◆ Dataset content ◆
"""
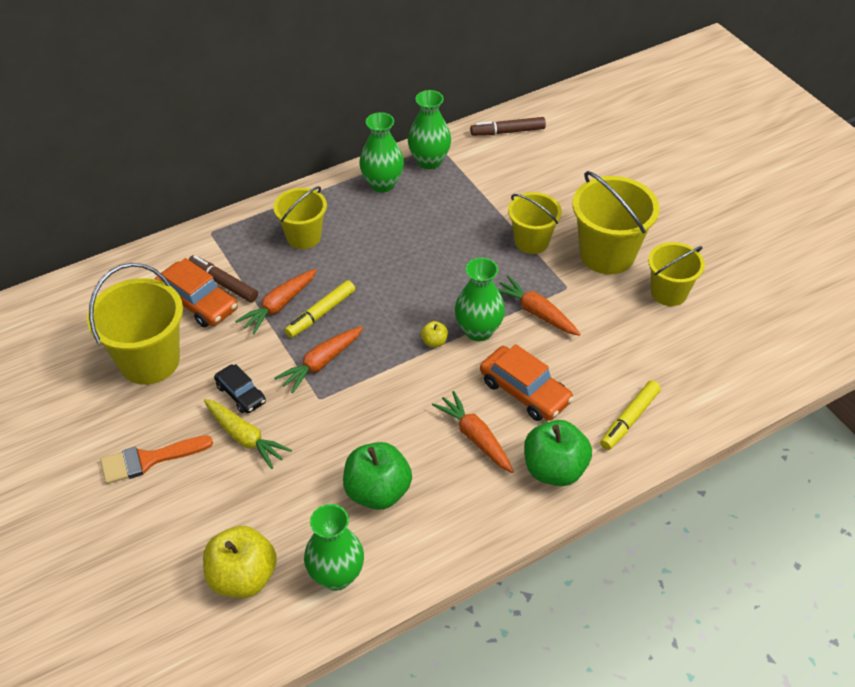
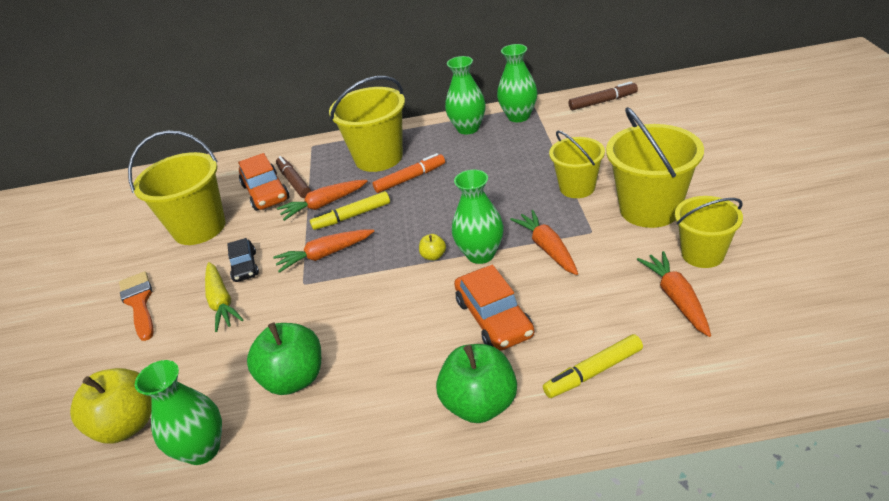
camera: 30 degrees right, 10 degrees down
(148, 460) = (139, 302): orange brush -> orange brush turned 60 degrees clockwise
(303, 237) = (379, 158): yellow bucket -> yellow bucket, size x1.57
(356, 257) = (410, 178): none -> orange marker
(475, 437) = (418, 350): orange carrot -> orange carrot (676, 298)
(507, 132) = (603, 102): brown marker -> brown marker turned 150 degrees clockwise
"""
"""
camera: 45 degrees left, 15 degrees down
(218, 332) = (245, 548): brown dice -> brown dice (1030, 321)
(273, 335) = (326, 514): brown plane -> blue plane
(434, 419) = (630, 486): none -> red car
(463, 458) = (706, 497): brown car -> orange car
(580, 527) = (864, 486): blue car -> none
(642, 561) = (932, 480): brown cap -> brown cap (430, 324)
"""
◆ Requirement ◆
Start with the line above that contains "camera: 45 degrees left, 15 degrees down" and stop after the line that contains "(642, 561) = (932, 480): brown". Output those lines exactly, and only those.

◆ Result of the task ◆
camera: 45 degrees left, 15 degrees down
(218, 332) = (245, 548): brown dice -> brown dice (1030, 321)
(273, 335) = (326, 514): brown plane -> blue plane
(434, 419) = (630, 486): none -> red car
(463, 458) = (706, 497): brown car -> orange car
(580, 527) = (864, 486): blue car -> none
(642, 561) = (932, 480): brown cap -> brown cap (430, 324)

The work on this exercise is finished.